Information shown:
----

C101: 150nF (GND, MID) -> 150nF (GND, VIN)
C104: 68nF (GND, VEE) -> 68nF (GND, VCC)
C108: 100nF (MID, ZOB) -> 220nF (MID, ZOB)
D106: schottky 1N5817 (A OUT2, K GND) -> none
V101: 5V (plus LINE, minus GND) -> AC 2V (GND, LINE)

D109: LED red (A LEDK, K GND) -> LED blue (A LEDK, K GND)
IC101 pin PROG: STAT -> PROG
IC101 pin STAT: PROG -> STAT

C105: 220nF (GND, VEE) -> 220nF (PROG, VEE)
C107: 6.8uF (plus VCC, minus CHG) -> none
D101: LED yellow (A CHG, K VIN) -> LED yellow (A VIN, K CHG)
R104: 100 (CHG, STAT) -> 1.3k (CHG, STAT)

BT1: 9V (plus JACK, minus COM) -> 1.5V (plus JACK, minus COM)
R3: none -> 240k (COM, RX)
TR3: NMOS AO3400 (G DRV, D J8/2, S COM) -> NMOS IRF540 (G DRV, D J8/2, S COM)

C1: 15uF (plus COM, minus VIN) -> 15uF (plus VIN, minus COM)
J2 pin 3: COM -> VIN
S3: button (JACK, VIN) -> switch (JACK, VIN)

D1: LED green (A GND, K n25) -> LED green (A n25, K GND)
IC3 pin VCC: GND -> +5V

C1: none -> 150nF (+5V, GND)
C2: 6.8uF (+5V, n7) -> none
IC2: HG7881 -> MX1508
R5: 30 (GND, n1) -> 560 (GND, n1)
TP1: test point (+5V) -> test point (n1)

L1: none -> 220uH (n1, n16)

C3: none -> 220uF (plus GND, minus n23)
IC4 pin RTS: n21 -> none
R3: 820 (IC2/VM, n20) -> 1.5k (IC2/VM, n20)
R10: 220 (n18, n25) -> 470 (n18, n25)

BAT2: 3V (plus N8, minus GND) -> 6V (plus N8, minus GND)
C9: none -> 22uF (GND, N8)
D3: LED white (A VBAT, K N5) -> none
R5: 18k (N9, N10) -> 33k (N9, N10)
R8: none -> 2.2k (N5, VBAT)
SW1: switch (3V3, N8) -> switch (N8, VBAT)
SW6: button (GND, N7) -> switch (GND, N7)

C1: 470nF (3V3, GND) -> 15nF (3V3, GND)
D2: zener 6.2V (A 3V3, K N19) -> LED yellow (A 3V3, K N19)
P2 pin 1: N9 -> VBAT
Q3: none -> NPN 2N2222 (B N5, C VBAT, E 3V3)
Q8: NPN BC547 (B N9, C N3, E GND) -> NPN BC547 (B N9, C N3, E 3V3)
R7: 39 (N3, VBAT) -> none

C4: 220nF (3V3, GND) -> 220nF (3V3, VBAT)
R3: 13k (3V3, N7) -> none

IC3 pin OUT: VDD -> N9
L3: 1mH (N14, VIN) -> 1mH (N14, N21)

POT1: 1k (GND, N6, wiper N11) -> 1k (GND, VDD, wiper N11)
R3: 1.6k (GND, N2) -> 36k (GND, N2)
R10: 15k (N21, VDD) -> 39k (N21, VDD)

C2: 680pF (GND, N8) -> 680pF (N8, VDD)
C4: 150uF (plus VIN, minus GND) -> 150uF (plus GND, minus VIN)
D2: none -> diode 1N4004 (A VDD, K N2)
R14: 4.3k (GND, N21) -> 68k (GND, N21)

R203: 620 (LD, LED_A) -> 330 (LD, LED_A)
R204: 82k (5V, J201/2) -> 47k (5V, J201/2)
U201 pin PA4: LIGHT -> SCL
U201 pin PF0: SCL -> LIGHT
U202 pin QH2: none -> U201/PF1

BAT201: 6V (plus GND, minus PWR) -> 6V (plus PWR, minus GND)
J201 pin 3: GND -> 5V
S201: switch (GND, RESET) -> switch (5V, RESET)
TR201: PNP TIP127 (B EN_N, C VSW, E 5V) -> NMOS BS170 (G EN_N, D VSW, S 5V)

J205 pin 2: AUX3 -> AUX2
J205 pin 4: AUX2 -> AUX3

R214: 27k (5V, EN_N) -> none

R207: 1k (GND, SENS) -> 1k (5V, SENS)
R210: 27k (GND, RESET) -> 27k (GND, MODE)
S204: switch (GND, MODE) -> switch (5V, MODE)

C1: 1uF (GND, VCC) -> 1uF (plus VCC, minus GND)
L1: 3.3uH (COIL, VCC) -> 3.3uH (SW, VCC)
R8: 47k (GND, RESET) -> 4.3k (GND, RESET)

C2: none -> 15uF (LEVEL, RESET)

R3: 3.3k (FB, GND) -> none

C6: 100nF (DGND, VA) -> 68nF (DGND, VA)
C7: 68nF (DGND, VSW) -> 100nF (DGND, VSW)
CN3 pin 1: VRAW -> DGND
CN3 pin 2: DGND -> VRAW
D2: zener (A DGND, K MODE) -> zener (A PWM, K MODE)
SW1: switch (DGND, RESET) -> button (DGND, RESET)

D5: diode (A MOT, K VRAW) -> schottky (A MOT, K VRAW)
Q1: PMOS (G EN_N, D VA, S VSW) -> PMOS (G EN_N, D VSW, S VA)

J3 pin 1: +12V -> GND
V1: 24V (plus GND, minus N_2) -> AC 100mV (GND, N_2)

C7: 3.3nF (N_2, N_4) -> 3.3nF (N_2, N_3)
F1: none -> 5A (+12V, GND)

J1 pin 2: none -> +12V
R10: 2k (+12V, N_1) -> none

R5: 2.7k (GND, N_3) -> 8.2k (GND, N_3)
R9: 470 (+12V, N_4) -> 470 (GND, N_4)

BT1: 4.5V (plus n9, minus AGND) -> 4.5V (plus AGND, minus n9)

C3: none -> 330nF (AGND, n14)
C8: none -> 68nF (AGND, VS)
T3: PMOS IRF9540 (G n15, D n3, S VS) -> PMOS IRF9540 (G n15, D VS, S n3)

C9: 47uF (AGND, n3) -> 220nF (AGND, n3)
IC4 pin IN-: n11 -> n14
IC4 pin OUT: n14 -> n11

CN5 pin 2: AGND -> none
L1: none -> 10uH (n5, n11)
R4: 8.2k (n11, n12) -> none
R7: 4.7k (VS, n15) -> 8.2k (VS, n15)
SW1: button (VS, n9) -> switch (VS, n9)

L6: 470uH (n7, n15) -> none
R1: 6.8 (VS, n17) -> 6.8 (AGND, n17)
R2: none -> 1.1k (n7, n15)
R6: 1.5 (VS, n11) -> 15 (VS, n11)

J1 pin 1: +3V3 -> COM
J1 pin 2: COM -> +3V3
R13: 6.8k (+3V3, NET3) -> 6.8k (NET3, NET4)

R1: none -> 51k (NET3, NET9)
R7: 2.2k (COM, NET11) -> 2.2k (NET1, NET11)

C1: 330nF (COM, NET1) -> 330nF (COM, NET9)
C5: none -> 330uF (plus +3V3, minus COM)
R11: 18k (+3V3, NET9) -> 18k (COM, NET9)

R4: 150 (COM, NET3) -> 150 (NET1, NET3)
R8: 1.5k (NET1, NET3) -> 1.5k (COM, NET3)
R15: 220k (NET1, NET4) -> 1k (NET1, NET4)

----

The answer is the lines above between the line holding "D3: LED white (A VBAT, K N5) -> none" and the line holding "IC3 pin OUT: VDD -> N9", inclusive, each written out exactly, and no others.

D3: LED white (A VBAT, K N5) -> none
R5: 18k (N9, N10) -> 33k (N9, N10)
R8: none -> 2.2k (N5, VBAT)
SW1: switch (3V3, N8) -> switch (N8, VBAT)
SW6: button (GND, N7) -> switch (GND, N7)

C1: 470nF (3V3, GND) -> 15nF (3V3, GND)
D2: zener 6.2V (A 3V3, K N19) -> LED yellow (A 3V3, K N19)
P2 pin 1: N9 -> VBAT
Q3: none -> NPN 2N2222 (B N5, C VBAT, E 3V3)
Q8: NPN BC547 (B N9, C N3, E GND) -> NPN BC547 (B N9, C N3, E 3V3)
R7: 39 (N3, VBAT) -> none

C4: 220nF (3V3, GND) -> 220nF (3V3, VBAT)
R3: 13k (3V3, N7) -> none

IC3 pin OUT: VDD -> N9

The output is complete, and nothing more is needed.